### Input data
****************

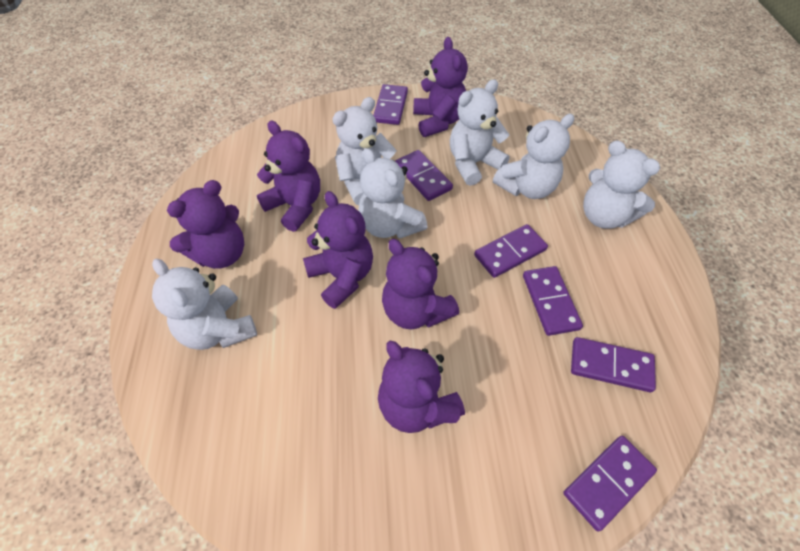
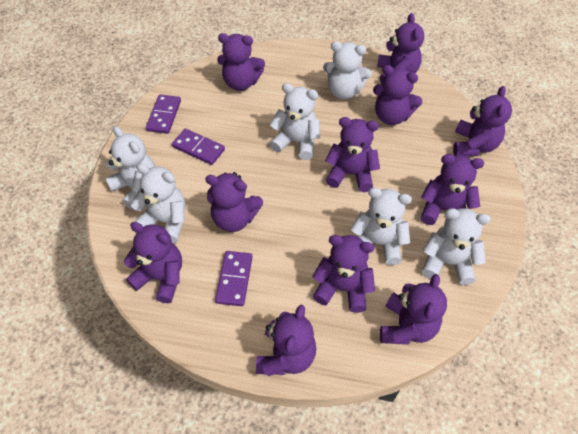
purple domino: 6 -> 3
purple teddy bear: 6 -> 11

****************

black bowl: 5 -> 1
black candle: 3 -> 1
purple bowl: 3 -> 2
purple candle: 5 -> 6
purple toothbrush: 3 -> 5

****************

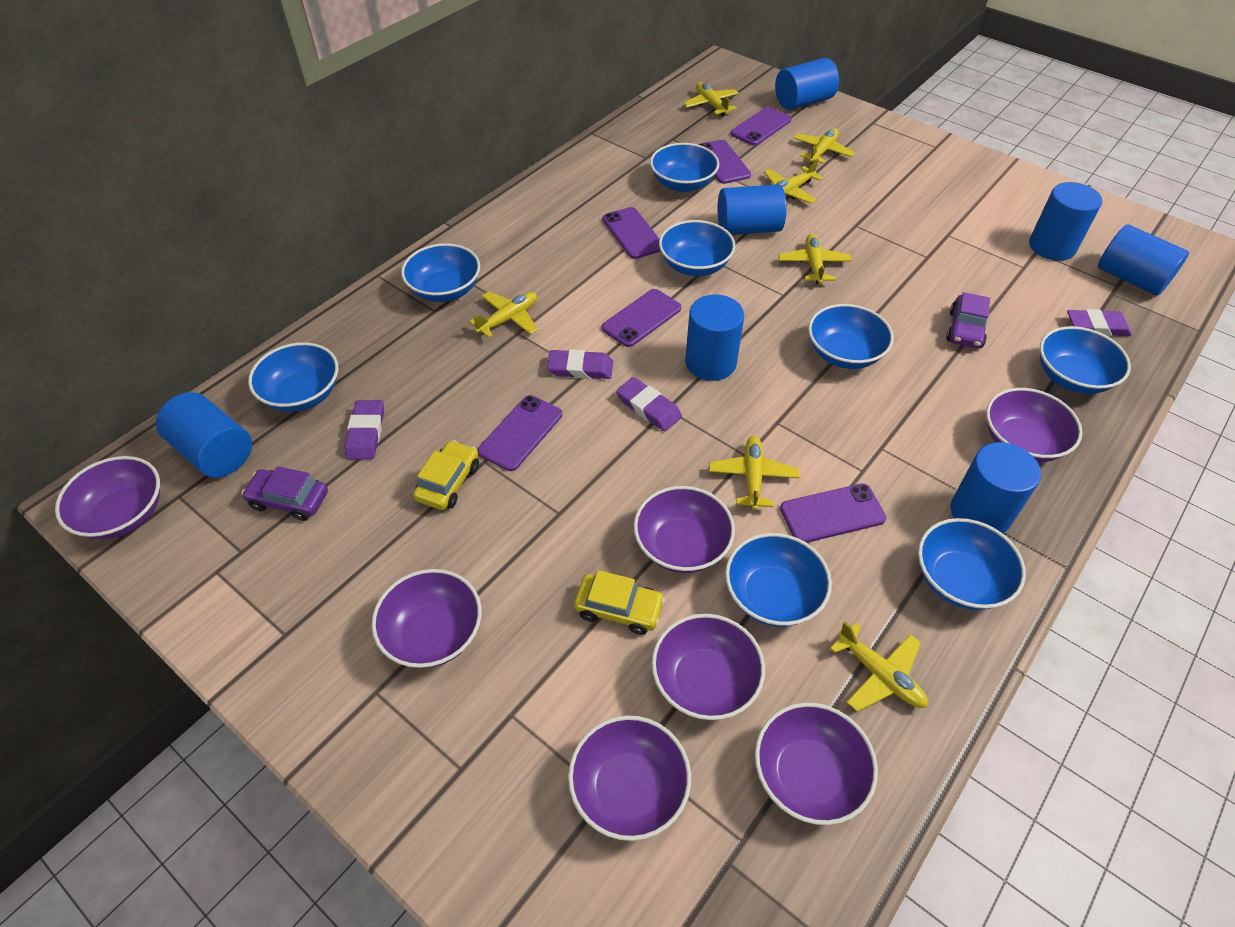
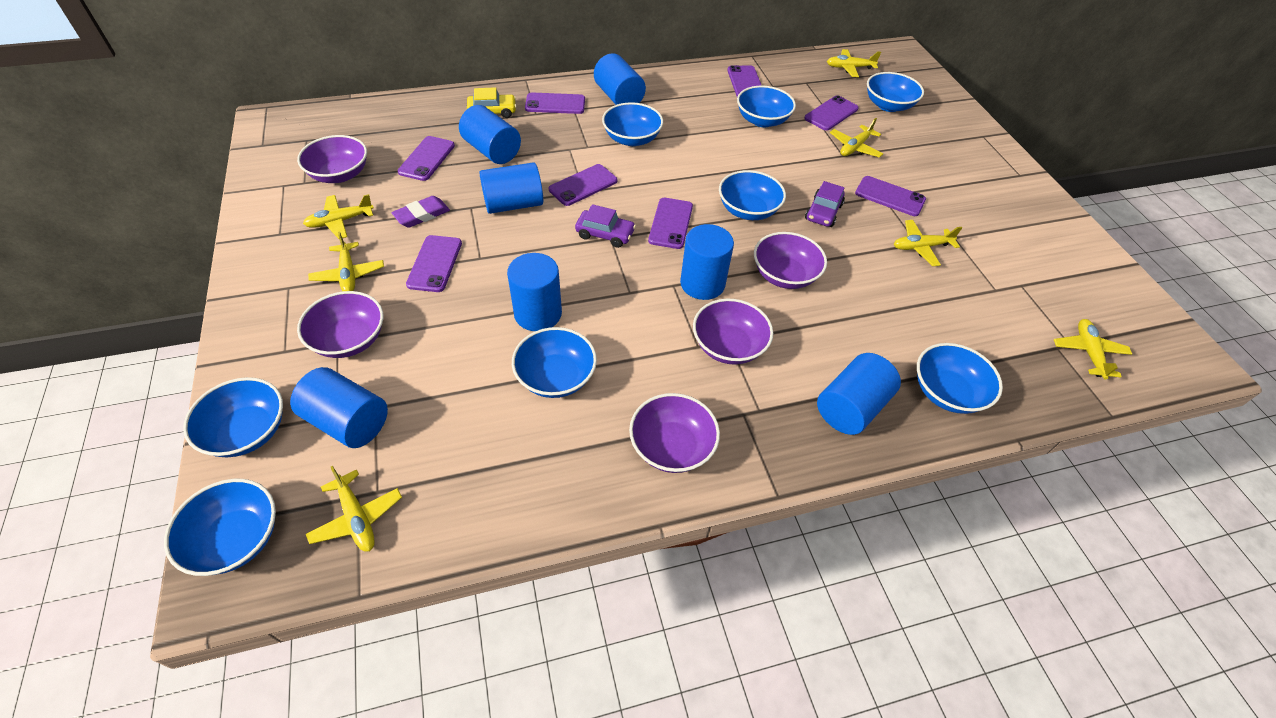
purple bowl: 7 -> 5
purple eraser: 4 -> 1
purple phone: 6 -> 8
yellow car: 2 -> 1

****************

### Description of the task
Whenever the word "bowl" appears in a line of the listing, copy out that line.

### Solution for this problem
black bowl: 5 -> 1
purple bowl: 3 -> 2
purple bowl: 7 -> 5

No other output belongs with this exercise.